- Before and after difference data -
--------

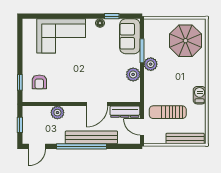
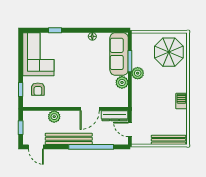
window: (112, 16) -> (55, 30), moved
corner sofa: (61, 36) -> (38, 54), moved, turned -90
sofa: (130, 36) -> (119, 54), width x1.36
sun lounger: (168, 112) -> (153, 116), removed
bench: (91, 137) -> (69, 139), moved
door: (37, 146) -> (36, 147), hinge flipped
window: (82, 146) -> (91, 147), moved

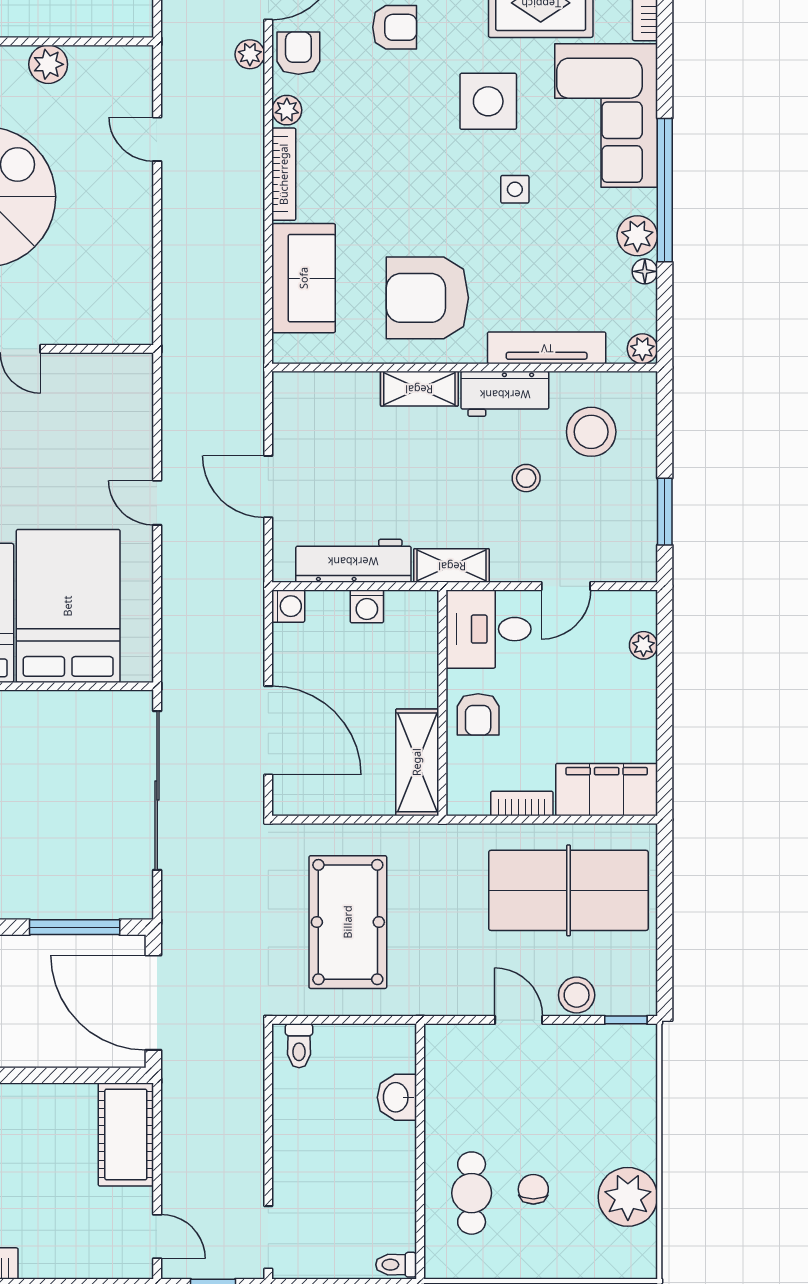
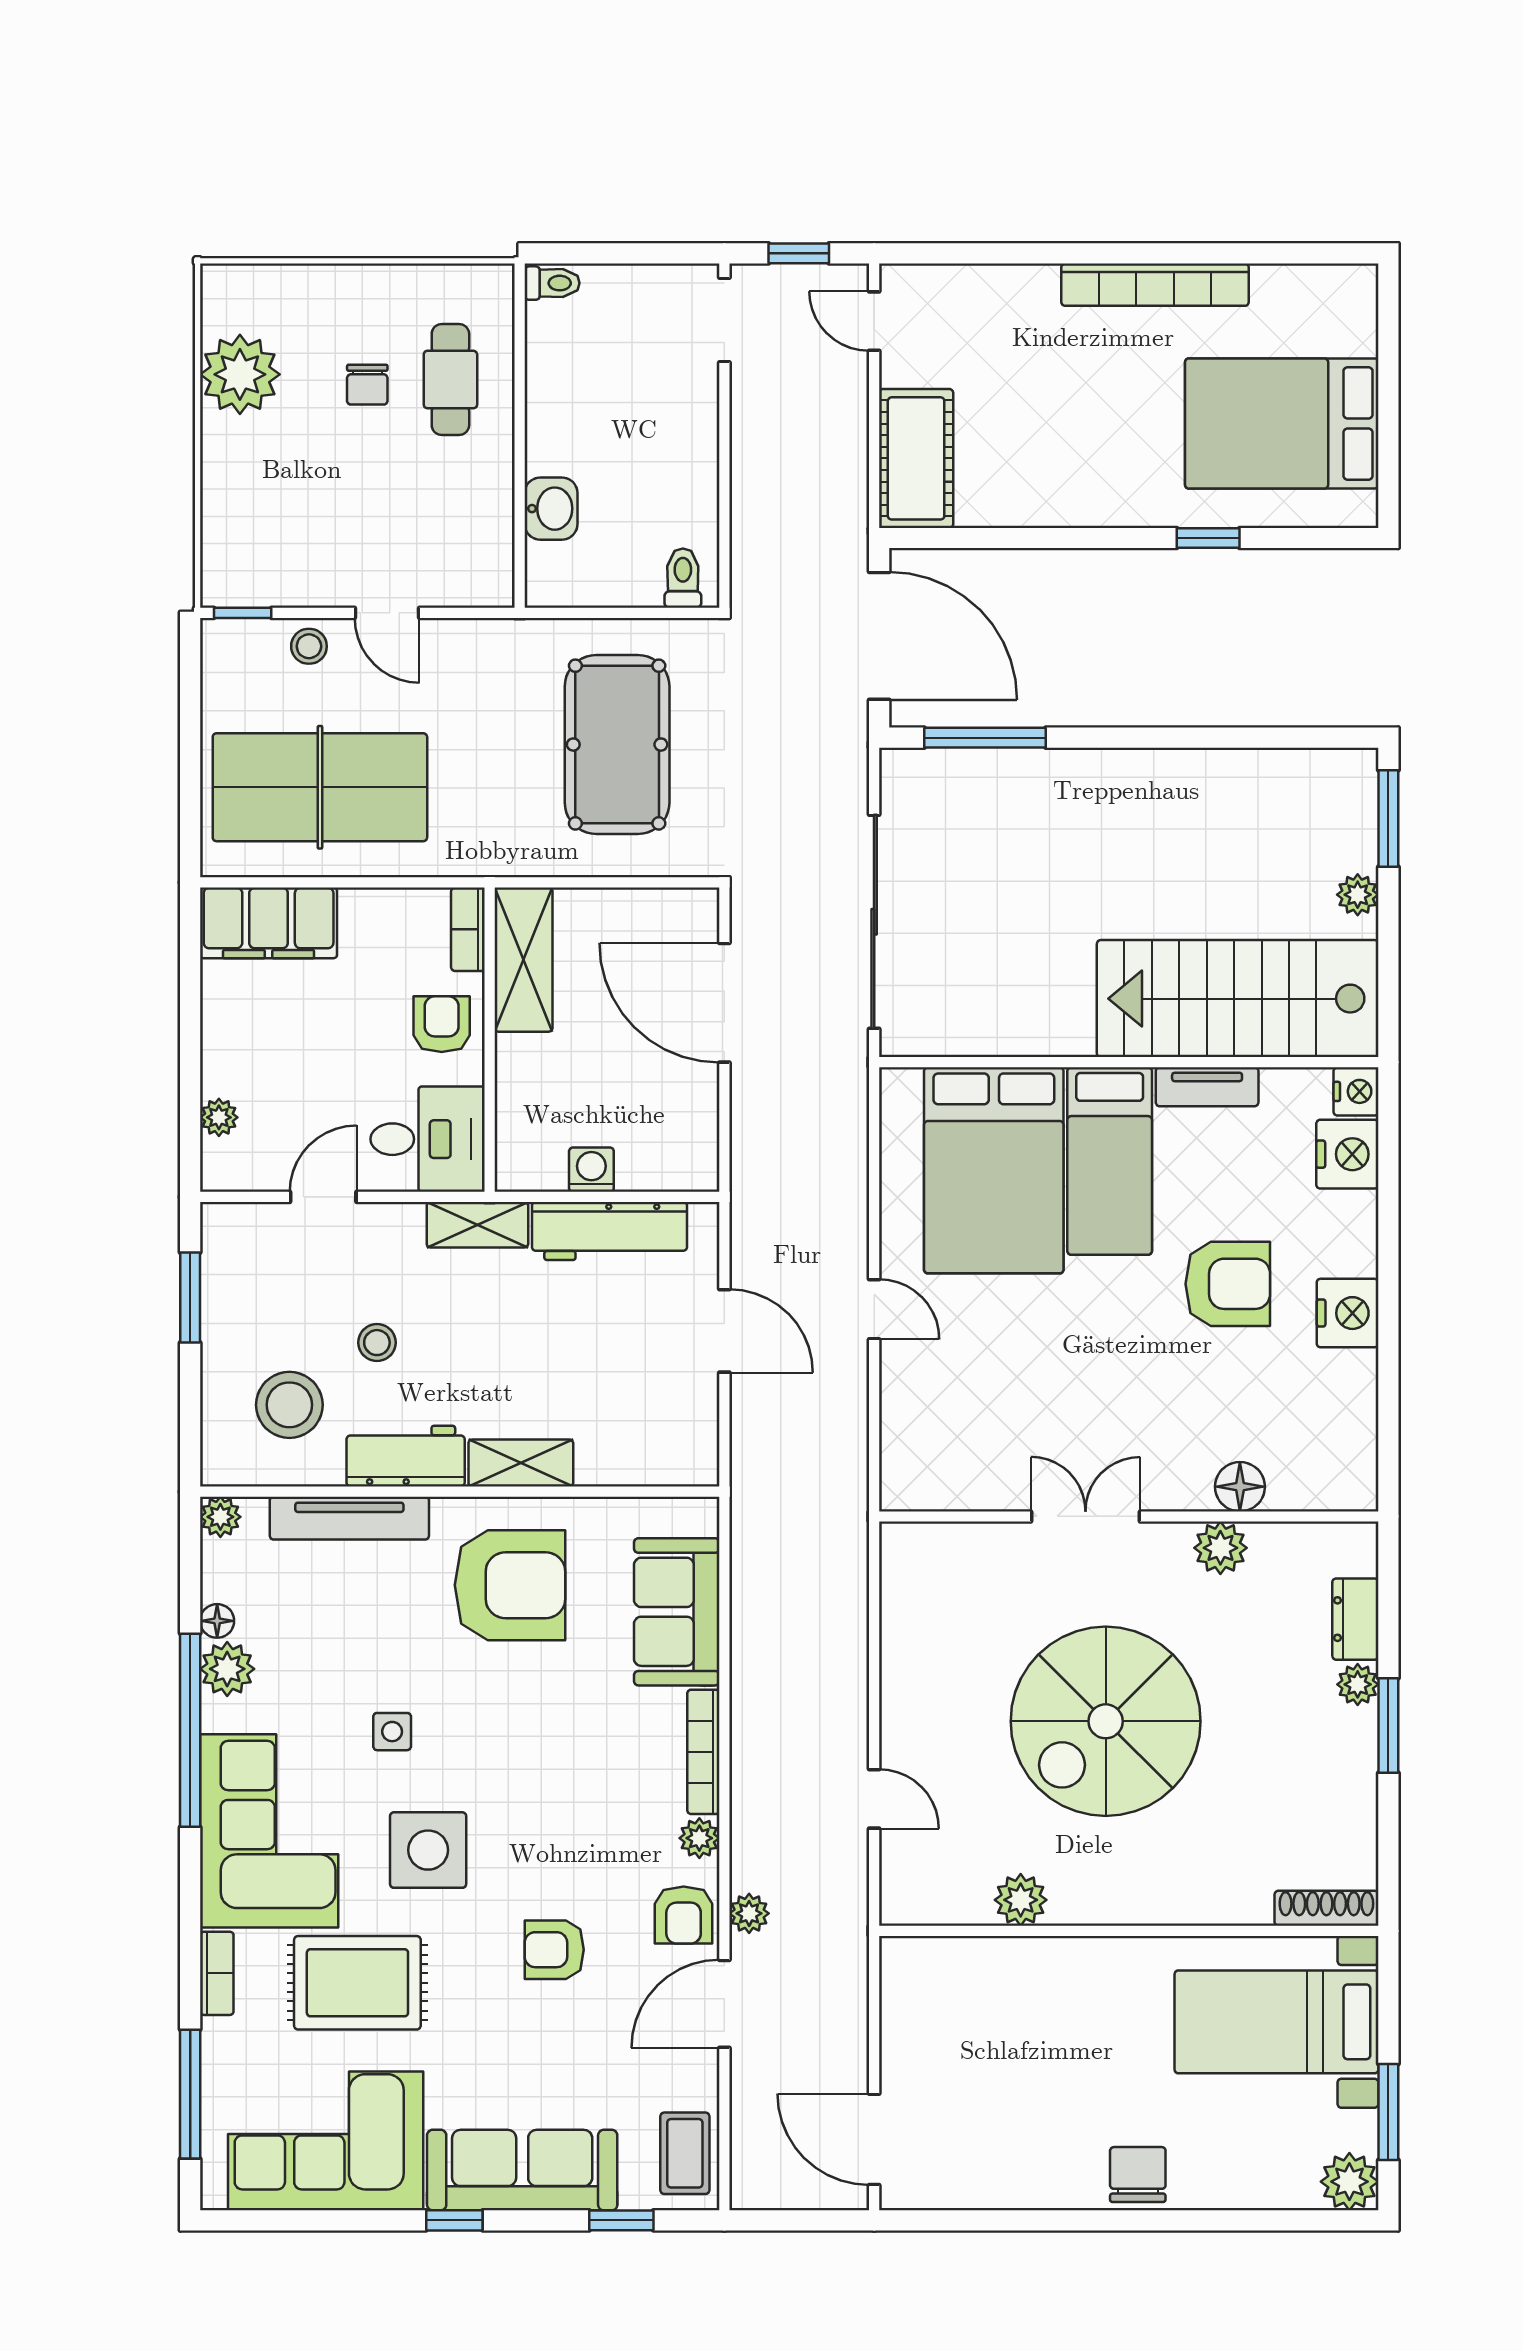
washing machine: (288, 606) -> (697, 1170), removed
bookcase: (522, 804) -> (468, 929), moved, turned 90
stool: (577, 995) -> (309, 646), width x0.73, depth x0.73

--------

- What this task involves -
If a line in the records has the word "turned", copy that line.

- Output of the exercise -
corner sofa: (61, 36) -> (38, 54), moved, turned -90
bookcase: (522, 804) -> (468, 929), moved, turned 90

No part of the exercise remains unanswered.